# Task prompt:
Copy the records below exactly, omitting any pictures they contain.

# Stored records:
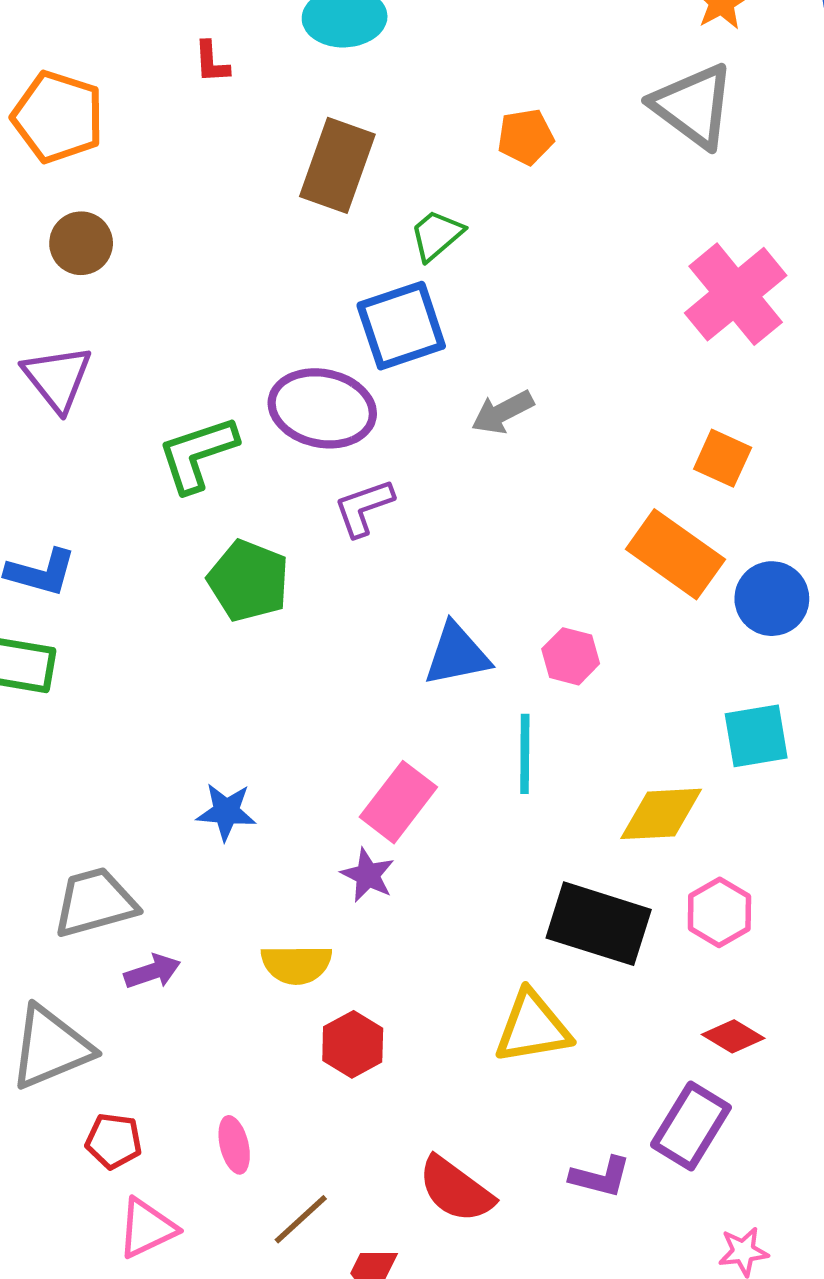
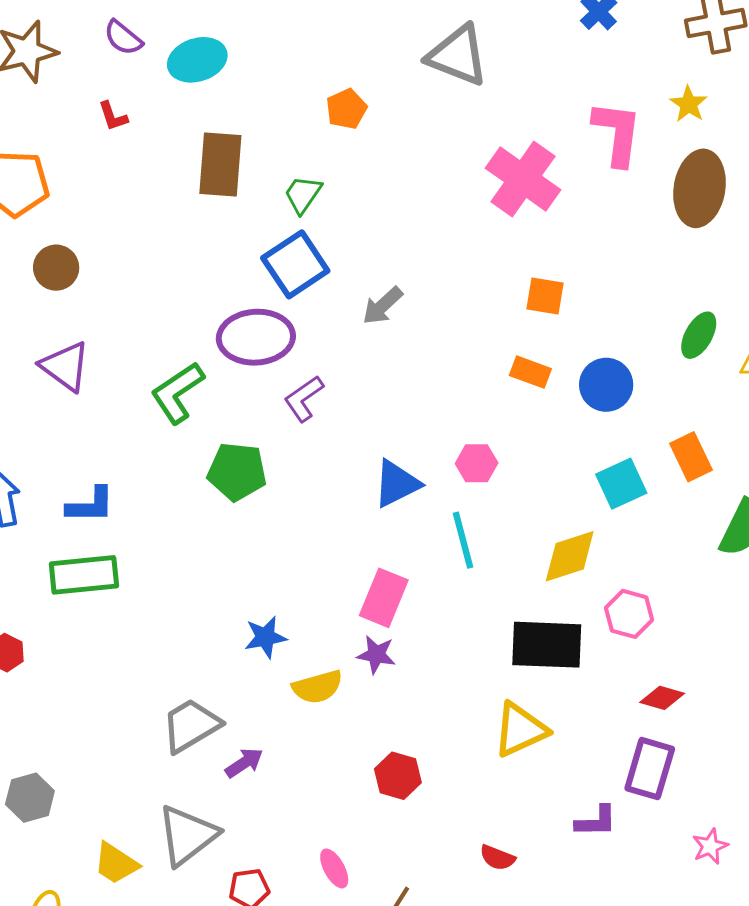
orange rectangle: (675, 554) -> (530, 372), size x0.6
yellow semicircle: (296, 964) -> (318, 687), moved
red semicircle: (456, 1190) -> (497, 858), size x0.6

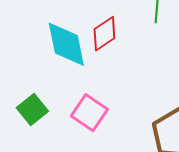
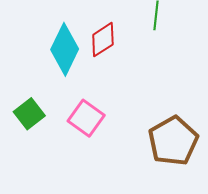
cyan diamond: (66, 44) -> (65, 49), turned 36

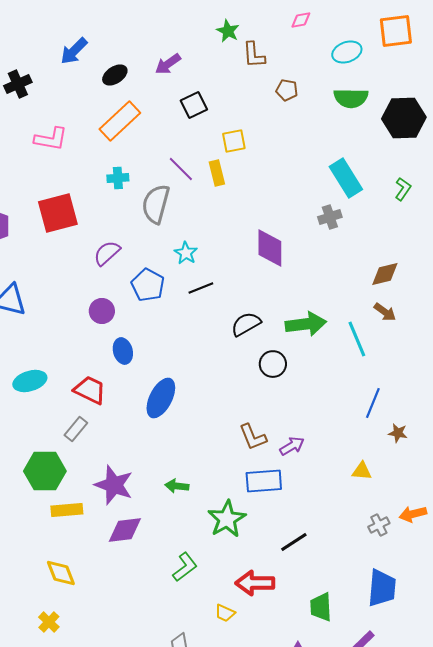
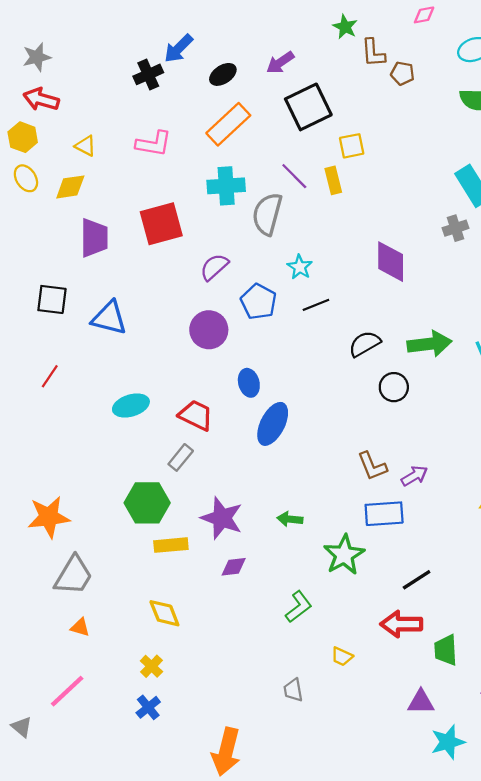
black cross: (18, 84) -> (148, 74), moved
brown pentagon: (287, 90) -> (402, 73), moved
black square: (194, 105) -> (308, 107), size x1.6
cyan cross: (118, 178) -> (226, 186), size x1.6
purple circle: (102, 311) -> (209, 330), size x1.4
blue ellipse: (123, 351) -> (249, 383), moved
purple diamond: (125, 530) -> (234, 567), size x0.7
red arrow: (255, 583) -> (401, 624), moved

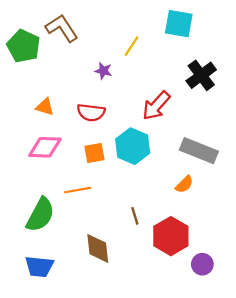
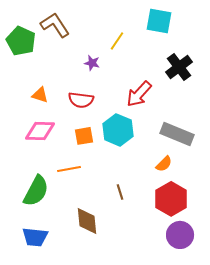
red hexagon: (171, 236) -> (171, 199), moved
purple circle: (202, 264) -> (180, 235), size x1.4

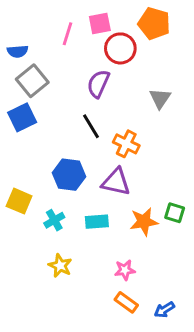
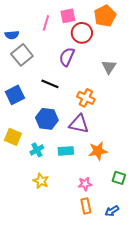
orange pentagon: (154, 23) -> (105, 16), turned 30
blue square: (22, 117) -> (15, 95), moved
black line: (91, 126) -> (50, 84), moved, turned -36
green square: (175, 213) -> (119, 178), moved
orange rectangle: (126, 302) -> (86, 206), turned 42

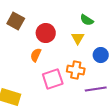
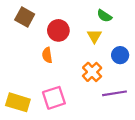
orange semicircle: (36, 55) -> (47, 55), turned -32
orange cross: (76, 70) -> (92, 72), turned 36
pink square: (53, 79) -> (54, 98), moved

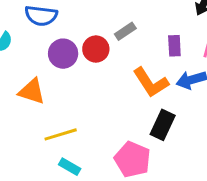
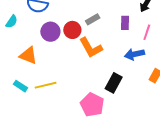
purple rectangle: (174, 46) -> (125, 23), moved
orange L-shape: (151, 82) -> (91, 48), moved
cyan rectangle: (70, 167) -> (21, 86), moved

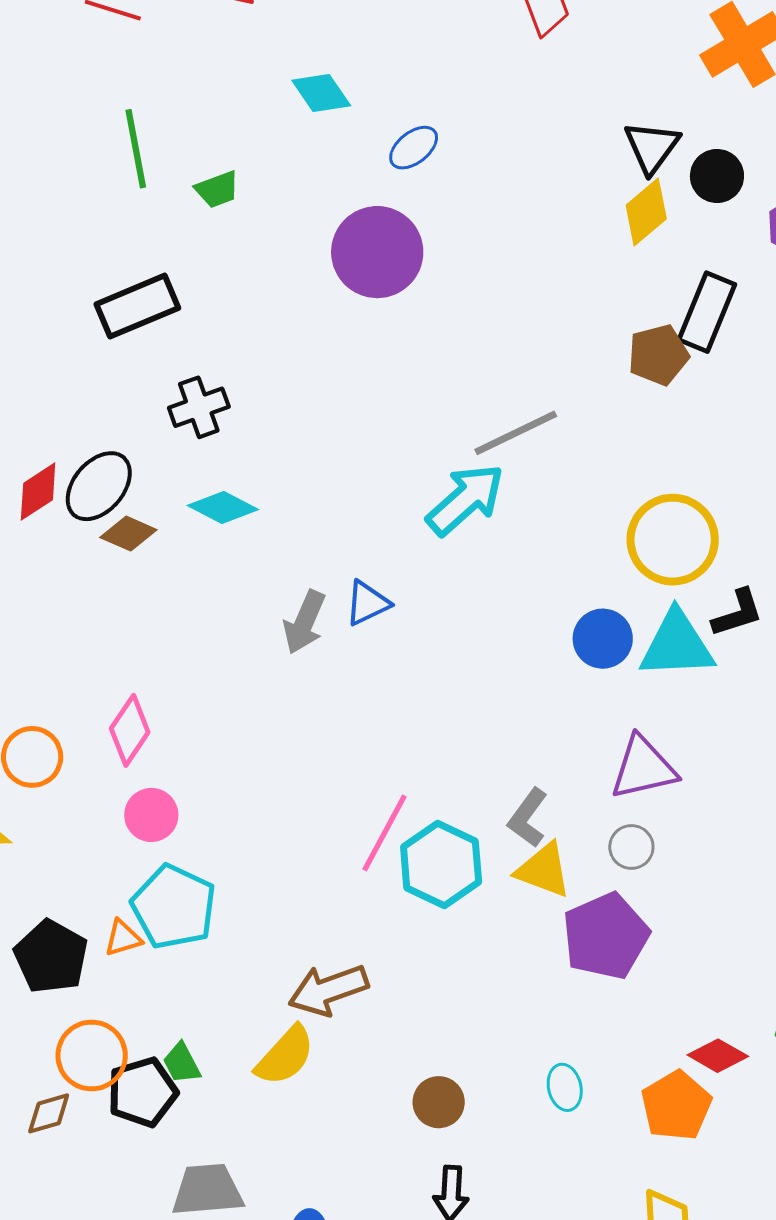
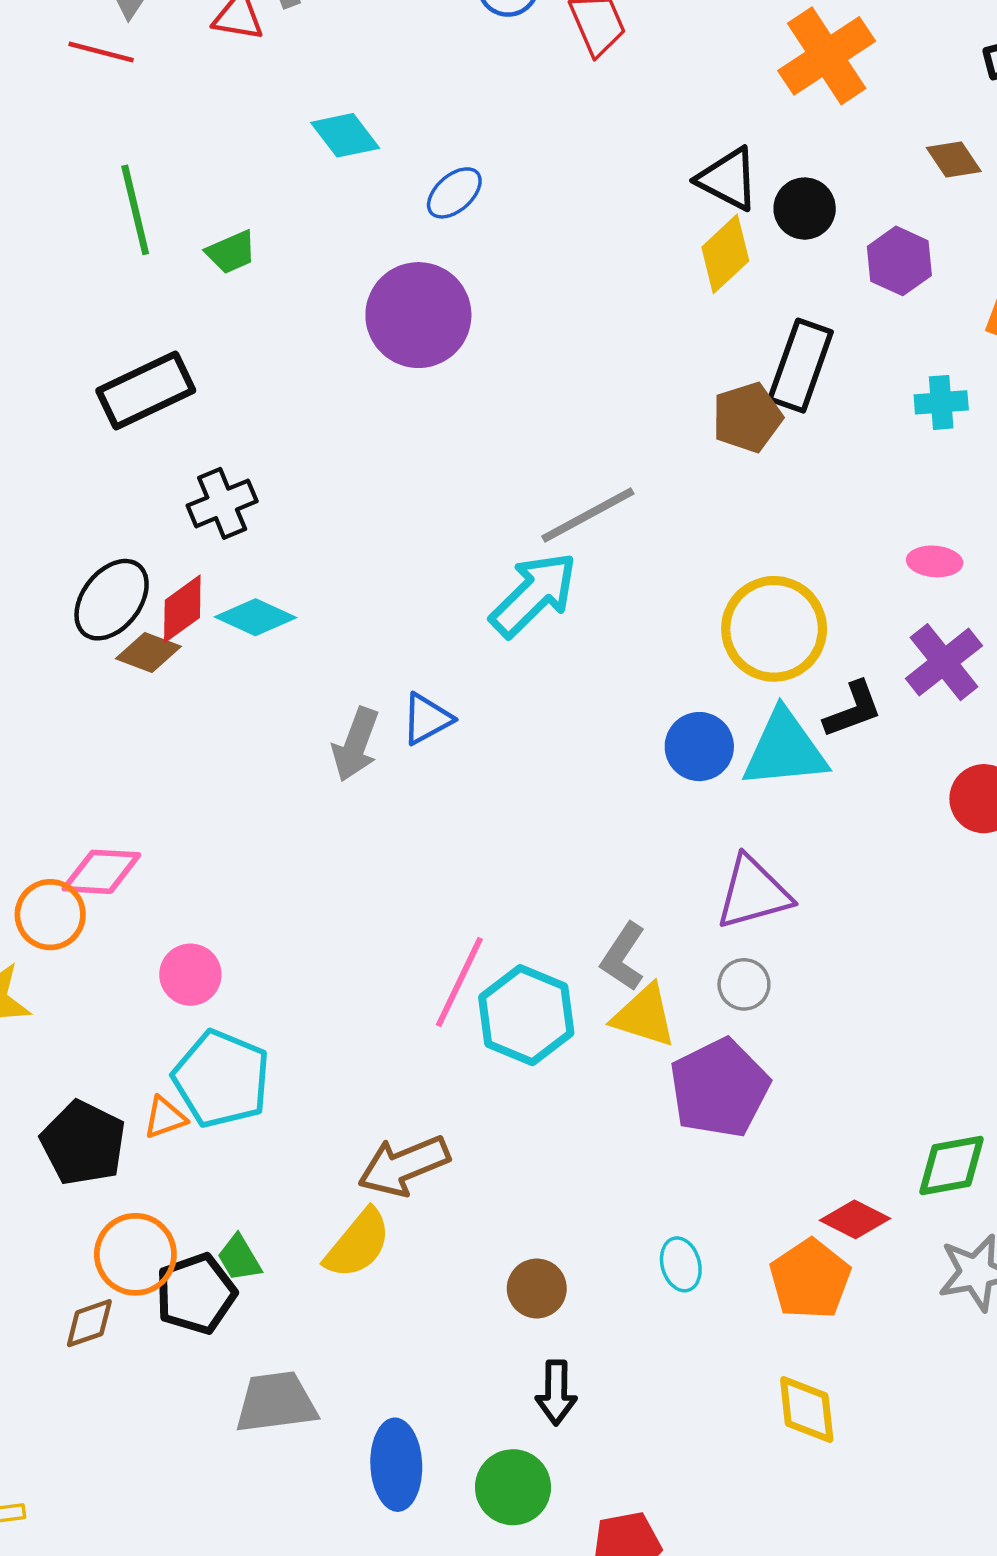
black triangle: (652, 147) -> (728, 179), turned -36
red diamond: (38, 491) -> (182, 609), moved
pink diamond: (130, 730) -> (101, 872), moved, turned 62

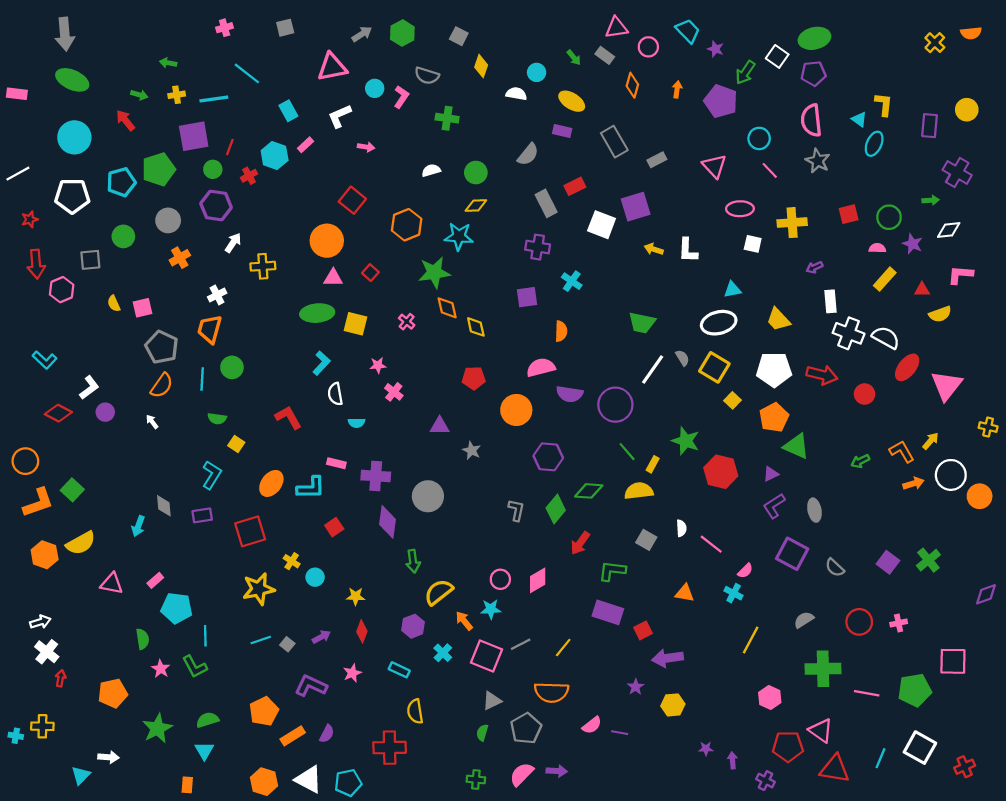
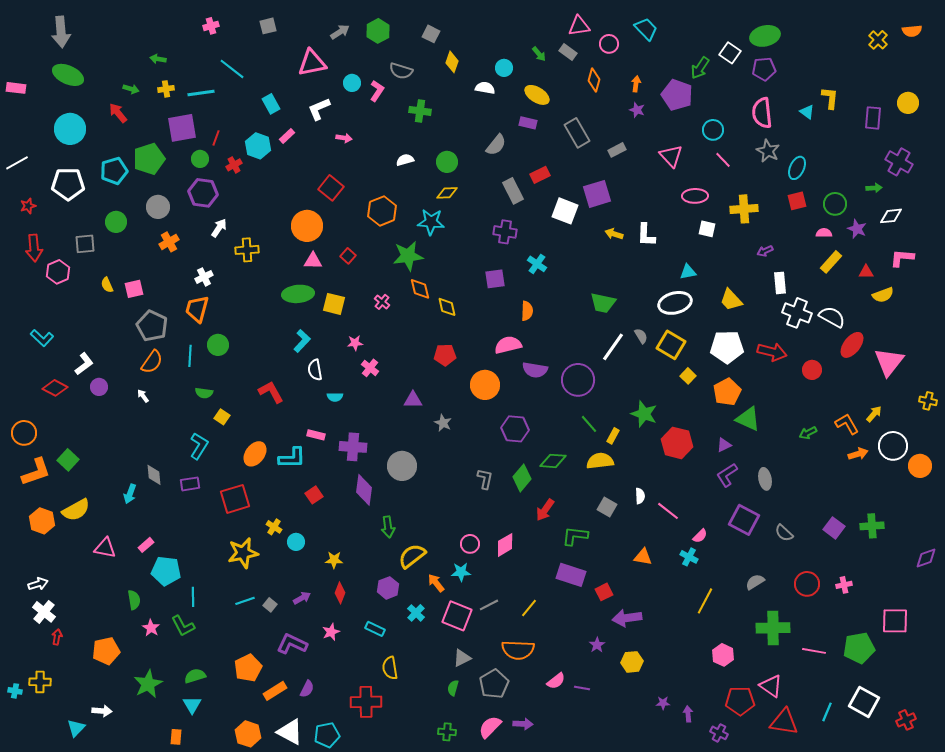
purple star: (715, 49) -> (637, 110), moved
cyan ellipse: (874, 144) -> (797, 168), moved
green cross: (928, 560) -> (872, 526), turned 35

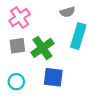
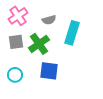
gray semicircle: (67, 12) -> (49, 20), moved

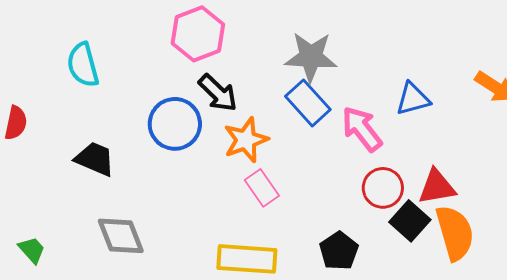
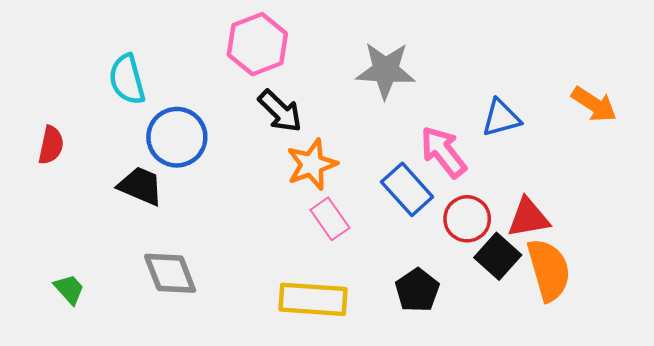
blue rectangle: (308, 103) -> (407, 189), moved
blue circle: (175, 124) -> (177, 137), moved

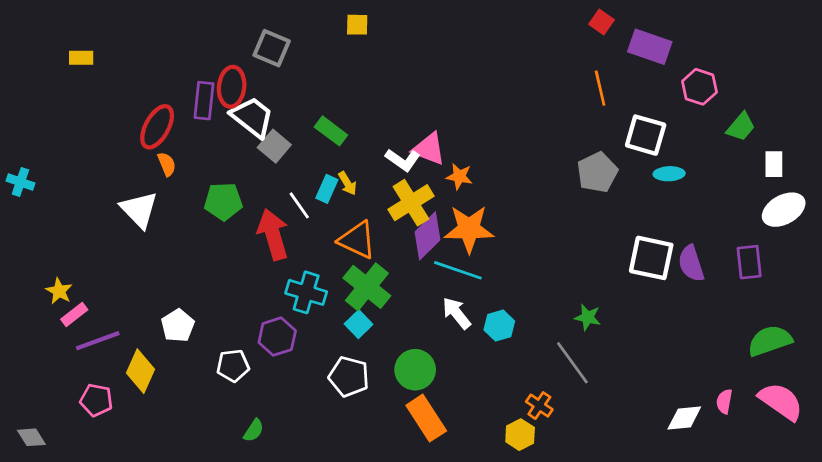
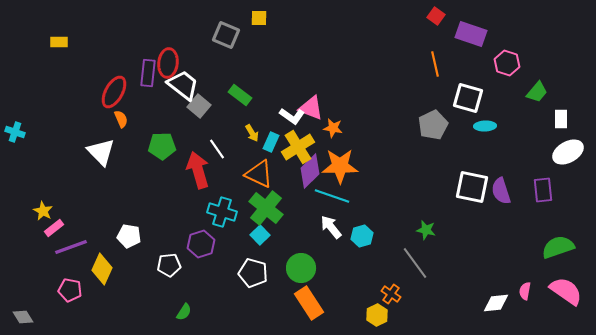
gray square: (272, 48) -> (226, 35), moved
cyan rectangle: (327, 189) -> (271, 142), moved
white pentagon: (178, 326) -> (129, 236), turned -30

# Reply:
orange rectangle: (675, 554) -> (530, 372), size x0.6
yellow semicircle: (296, 964) -> (318, 687), moved
red semicircle: (456, 1190) -> (497, 858), size x0.6

cyan diamond: (66, 44) -> (65, 49), turned 36

black cross: (18, 84) -> (148, 74), moved
brown pentagon: (287, 90) -> (402, 73), moved
black square: (194, 105) -> (308, 107), size x1.6
cyan cross: (118, 178) -> (226, 186), size x1.6
purple circle: (102, 311) -> (209, 330), size x1.4
blue ellipse: (123, 351) -> (249, 383), moved
purple diamond: (125, 530) -> (234, 567), size x0.7
red arrow: (255, 583) -> (401, 624), moved

red hexagon: (171, 236) -> (171, 199), moved
purple circle: (202, 264) -> (180, 235), size x1.4

orange pentagon: (154, 23) -> (105, 16), turned 30
blue square: (22, 117) -> (15, 95), moved
black line: (91, 126) -> (50, 84), moved, turned -36
green square: (175, 213) -> (119, 178), moved
orange rectangle: (126, 302) -> (86, 206), turned 42

orange semicircle: (36, 55) -> (47, 55), turned -32
orange cross: (76, 70) -> (92, 72), turned 36
pink square: (53, 79) -> (54, 98), moved

purple rectangle: (174, 46) -> (125, 23), moved
orange L-shape: (151, 82) -> (91, 48), moved
cyan rectangle: (70, 167) -> (21, 86), moved

black triangle: (652, 147) -> (728, 179), turned -36
red diamond: (38, 491) -> (182, 609), moved
pink diamond: (130, 730) -> (101, 872), moved, turned 62

purple star: (715, 49) -> (637, 110), moved
cyan ellipse: (874, 144) -> (797, 168), moved
green cross: (928, 560) -> (872, 526), turned 35

gray semicircle: (67, 12) -> (49, 20), moved

blue rectangle: (308, 103) -> (407, 189), moved
blue circle: (175, 124) -> (177, 137), moved

gray square: (272, 48) -> (226, 35), moved
cyan rectangle: (327, 189) -> (271, 142), moved
white pentagon: (178, 326) -> (129, 236), turned -30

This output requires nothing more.